__What you are asked to do__: Word for word, return each entry that follows, with every image removed.

Scene edit records:
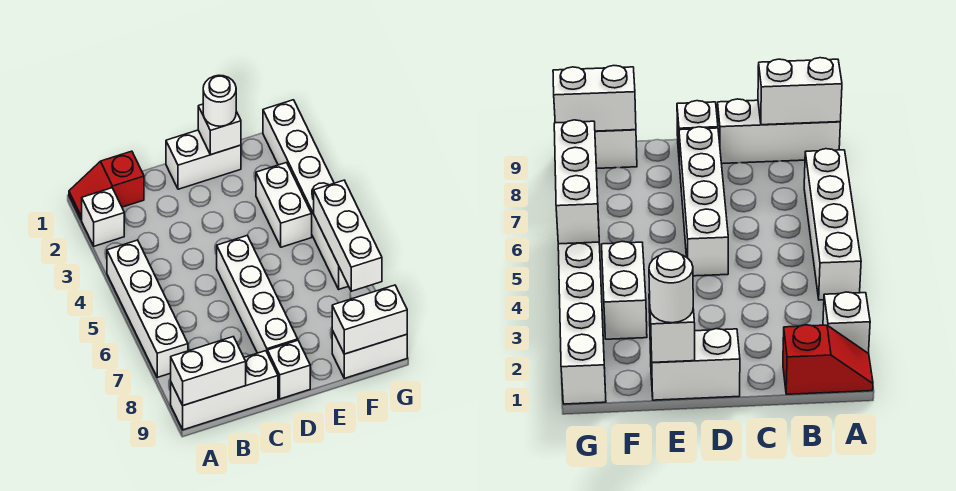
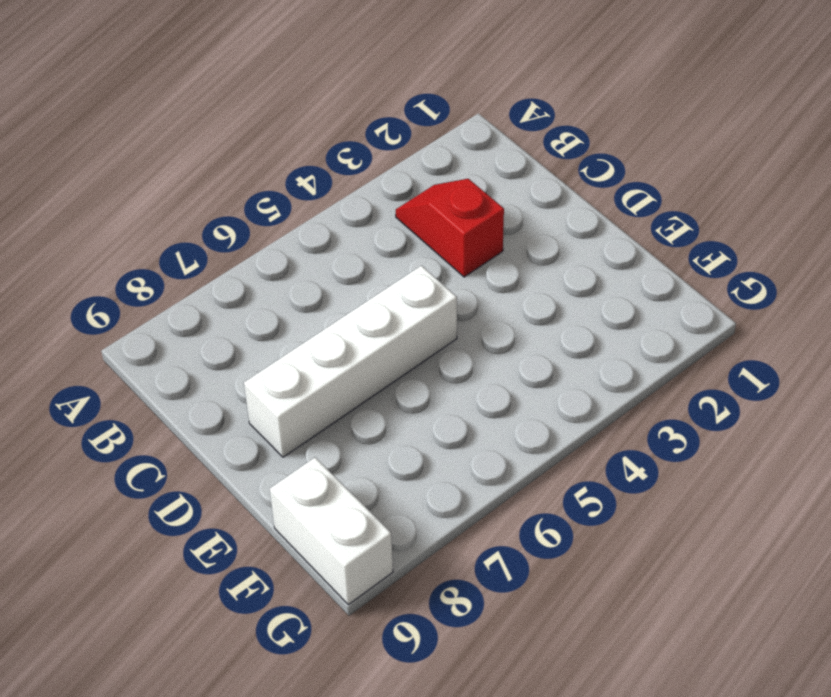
red slope B3:C3 level 1 top C -> red slope A1:B1 level 1 top B
none -> white brick A2 level 1
none -> white brick A4:A7 level 1
none -> white brick A9:C9 level 1

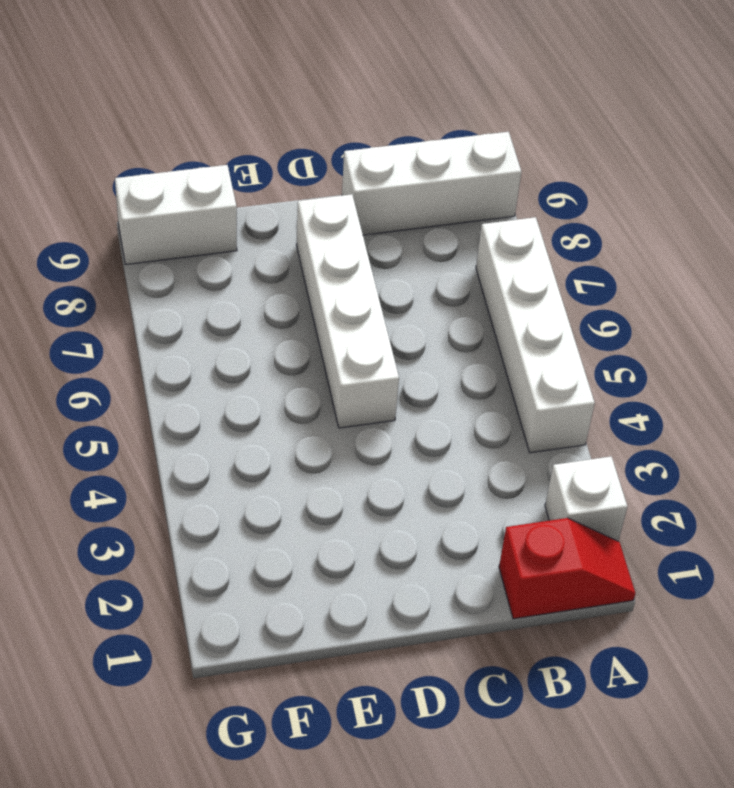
none -> white brick D1:E1 level 1
none -> white brick D9 level 1
none -> white brick F3:F4 level 1

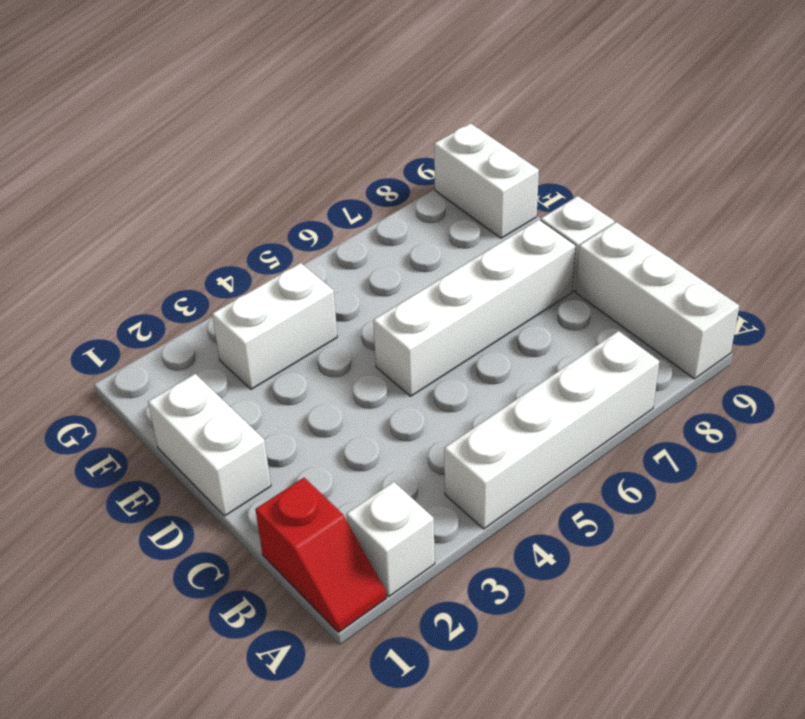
none -> white brick G1:G6 level 1
none -> white brick A9:B9 level 2
none -> white brick E1 level 2

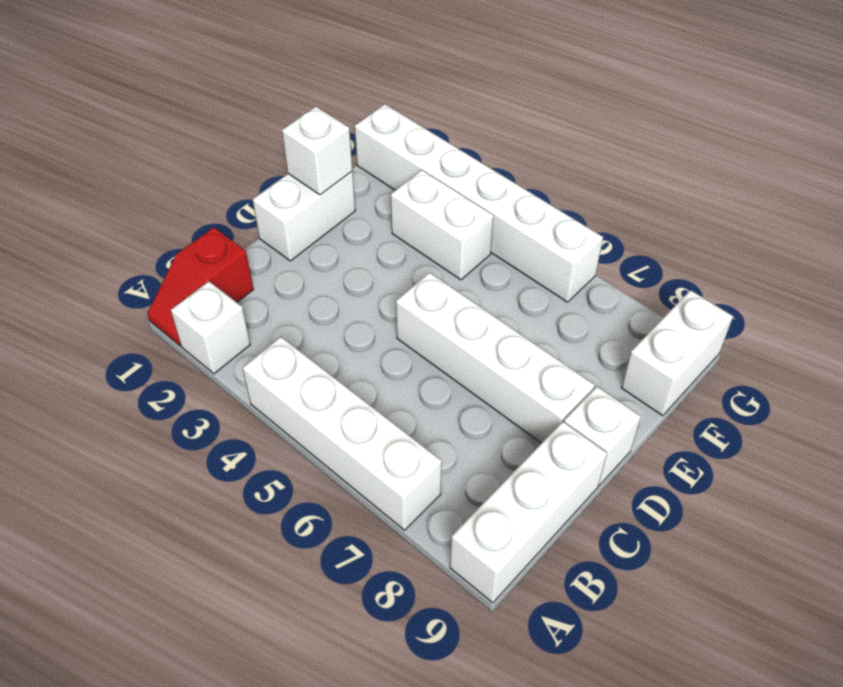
none -> white brick A9:B9 level 2
none -> white brick F9:G9 level 2
none -> white brick G5:G7 level 2

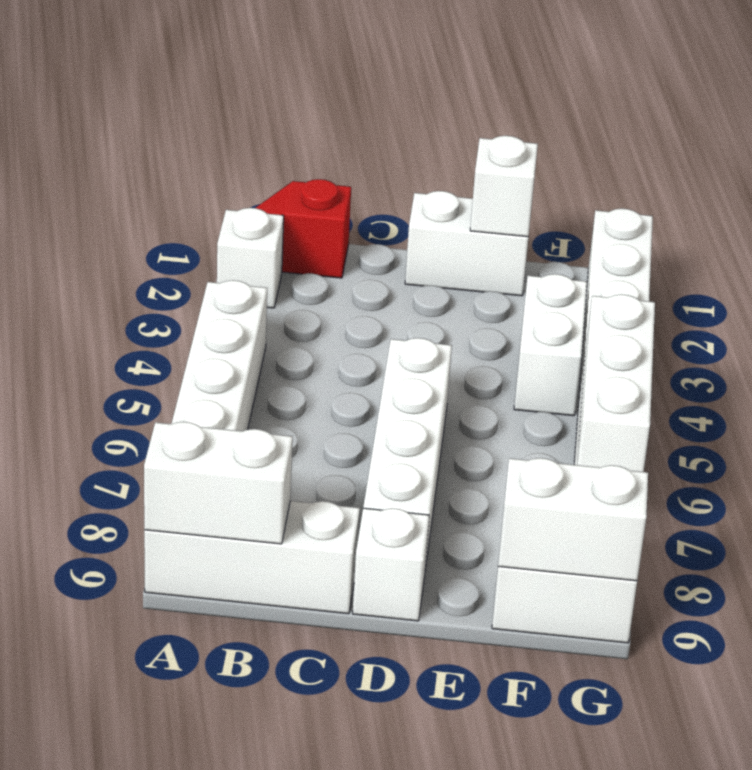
none -> white round brick E1 level 3

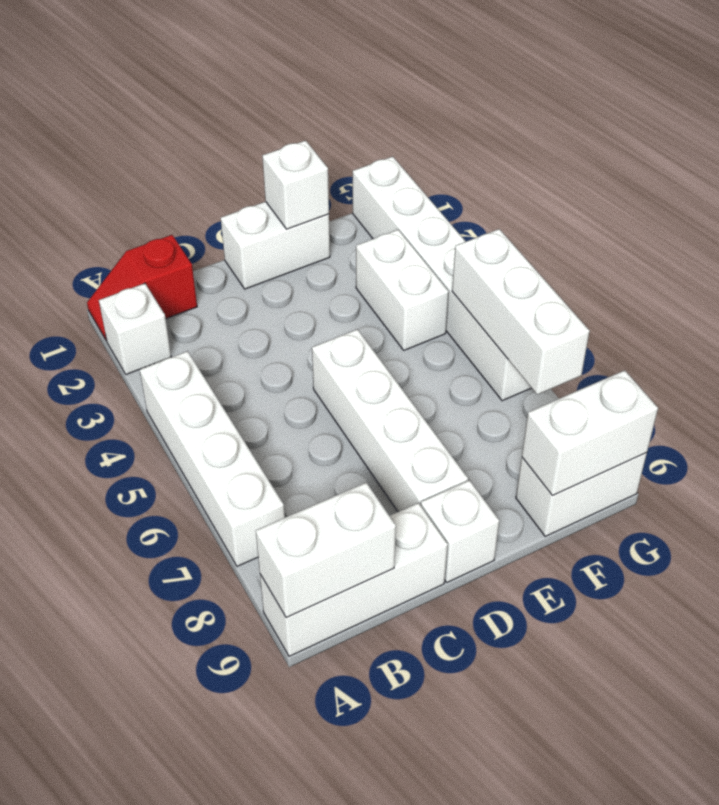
none -> white round brick E1 level 3

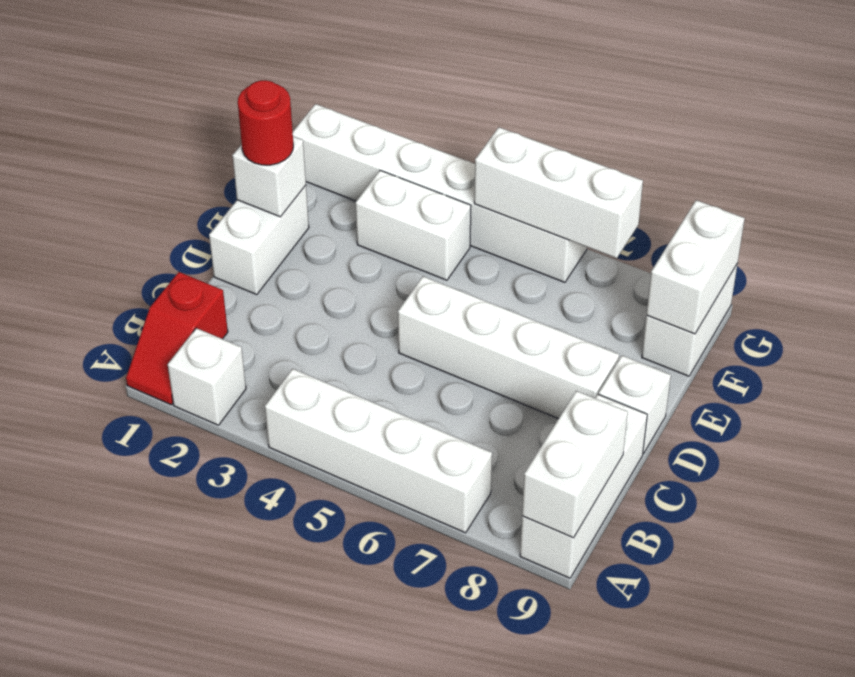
red round brick E1 level 3 -> white round brick E1 level 3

__Expected answer__:
red slope B3:C3 level 1 top C -> red slope A1:B1 level 1 top B
none -> white brick A2 level 1
none -> white brick A4:A7 level 1
none -> white brick A9:C9 level 1

none -> white brick D1:E1 level 1
none -> white brick D9 level 1
none -> white brick F3:F4 level 1

none -> white brick G1:G6 level 1
none -> white brick A9:B9 level 2
none -> white brick E1 level 2

none -> white brick A9:B9 level 2
none -> white brick F9:G9 level 2
none -> white brick G5:G7 level 2

none -> white round brick E1 level 3

none -> white round brick E1 level 3

red round brick E1 level 3 -> white round brick E1 level 3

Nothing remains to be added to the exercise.